Description of the task
From the first line to the last, copy the material exactly and leave the pictures out.

Task input
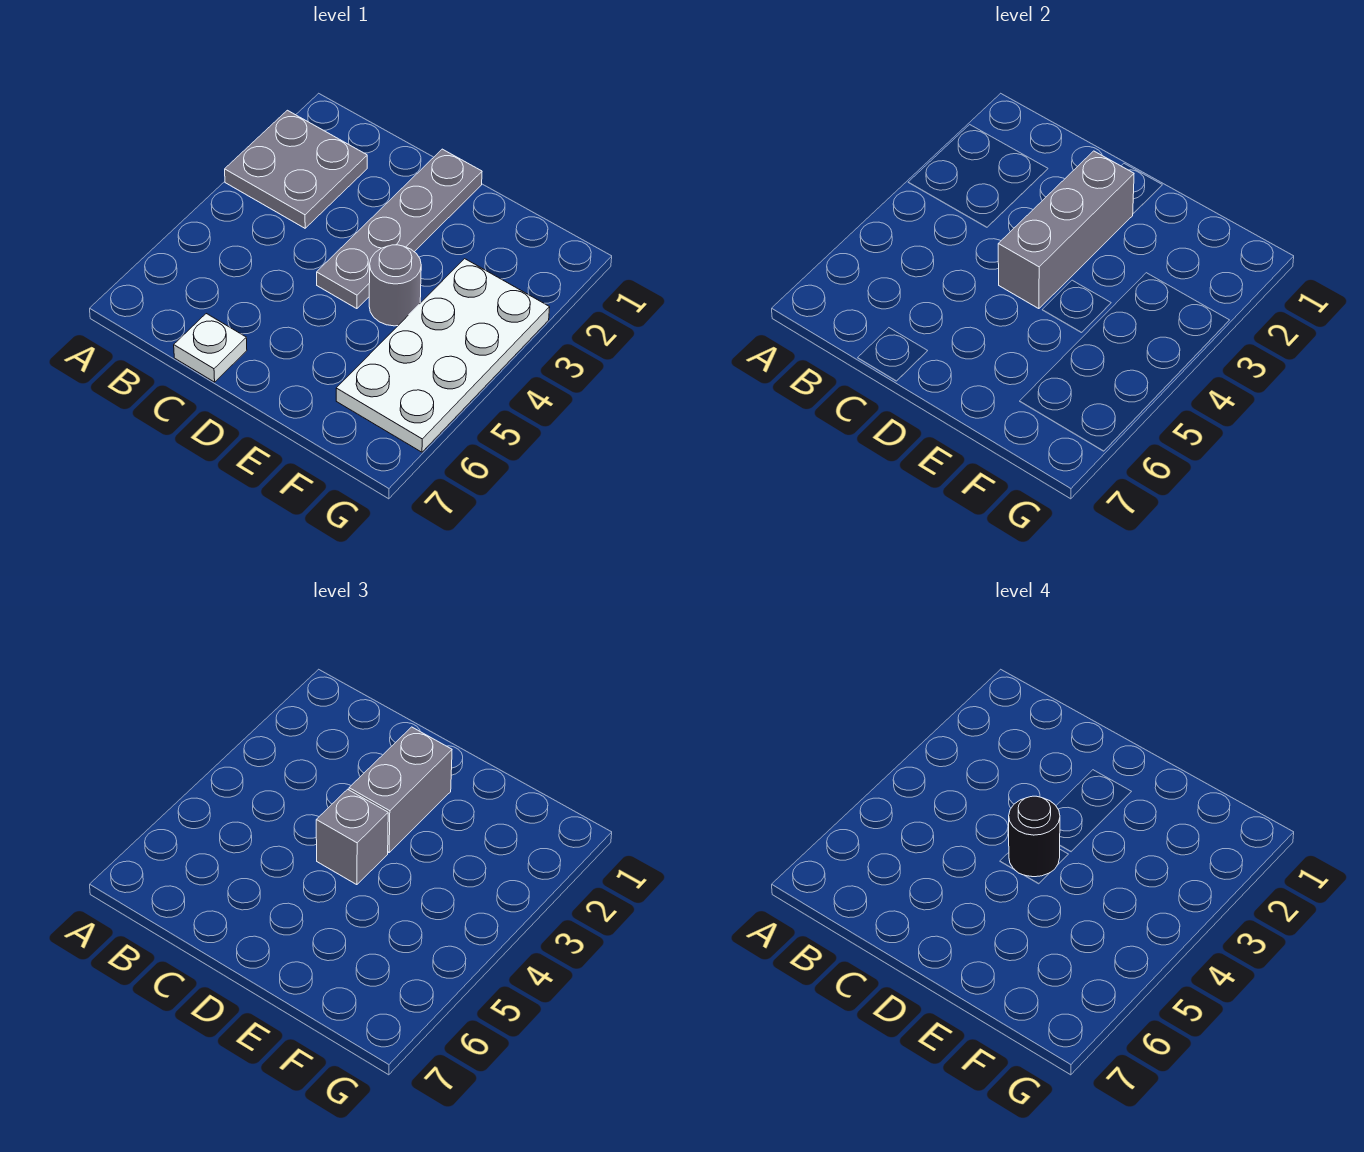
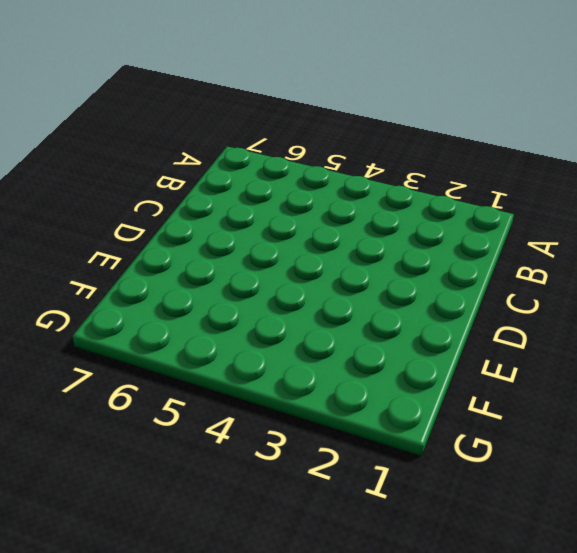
none -> grey plate A2:B3 level 1
none -> white plate C7 level 1

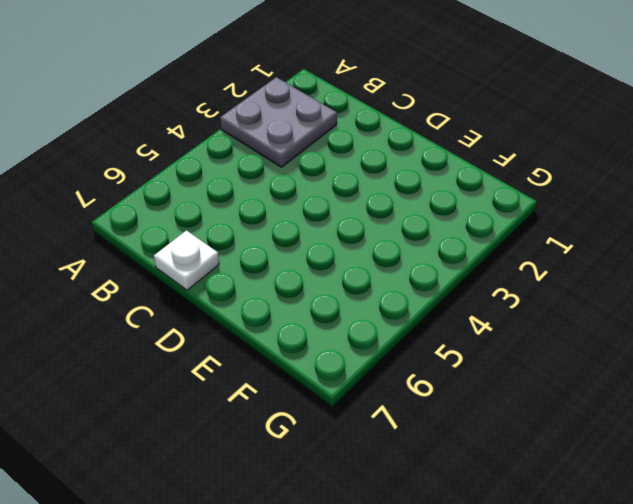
none -> grey plate D1:D4 level 1
none -> grey round brick E4 level 1

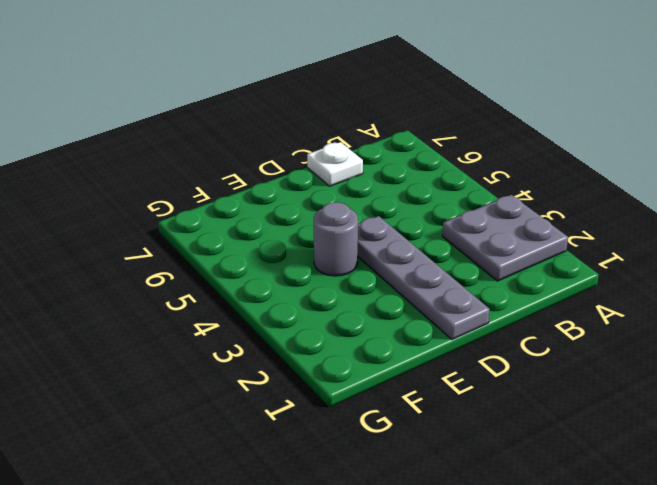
none -> white plate F3:G6 level 1
none -> grey brick D2:D4 level 2

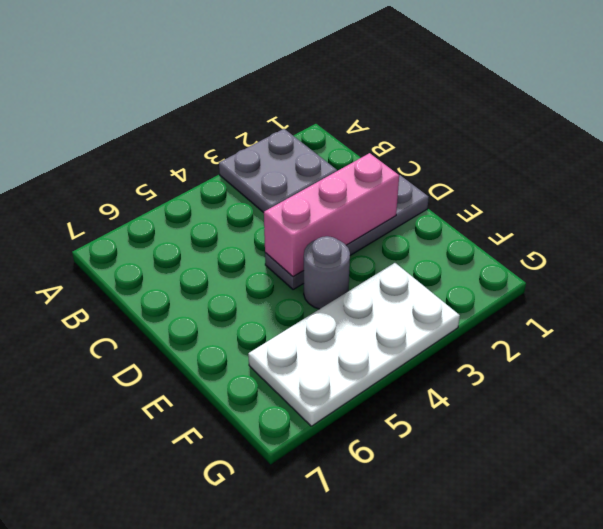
pink brick D2:D4 level 2 -> grey brick D2:D4 level 2
none -> white plate C7 level 1
none -> grey brick D2:D3 level 3

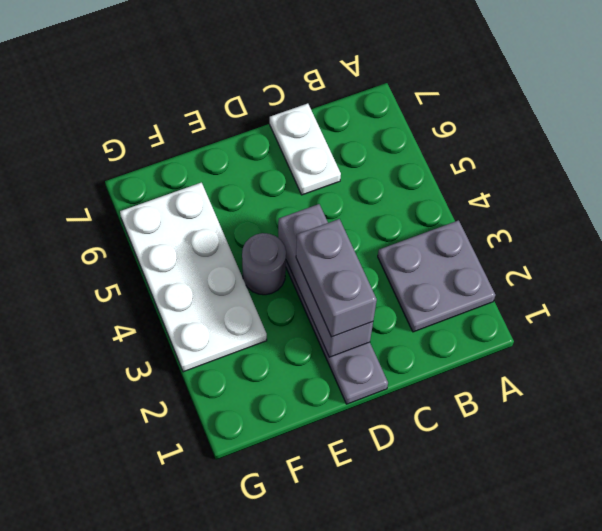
white plate C6:C7 level 1 -> white plate C7 level 1
none -> grey brick D4 level 3
none -> black round brick D4 level 4

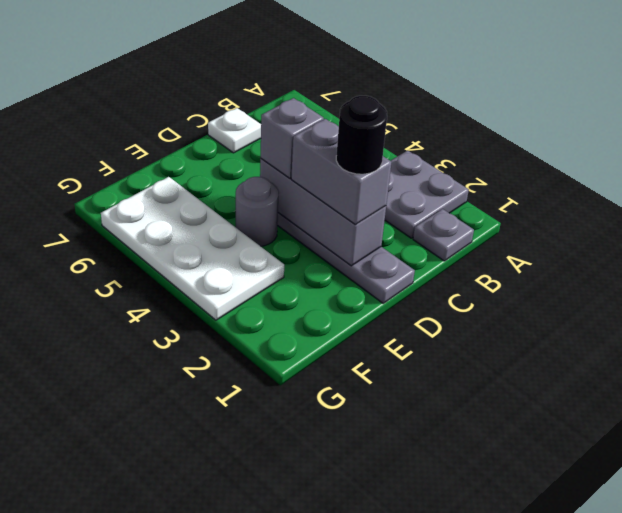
grey plate B1 level 1 -> none
black round brick D2 level 4 -> black round brick D4 level 4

Exercise response
none -> grey plate A2:B3 level 1
none -> white plate C7 level 1

none -> grey plate D1:D4 level 1
none -> grey round brick E4 level 1

none -> white plate F3:G6 level 1
none -> grey brick D2:D4 level 2

pink brick D2:D4 level 2 -> grey brick D2:D4 level 2
none -> white plate C7 level 1
none -> grey brick D2:D3 level 3

white plate C6:C7 level 1 -> white plate C7 level 1
none -> grey brick D4 level 3
none -> black round brick D4 level 4

grey plate B1 level 1 -> none
black round brick D2 level 4 -> black round brick D4 level 4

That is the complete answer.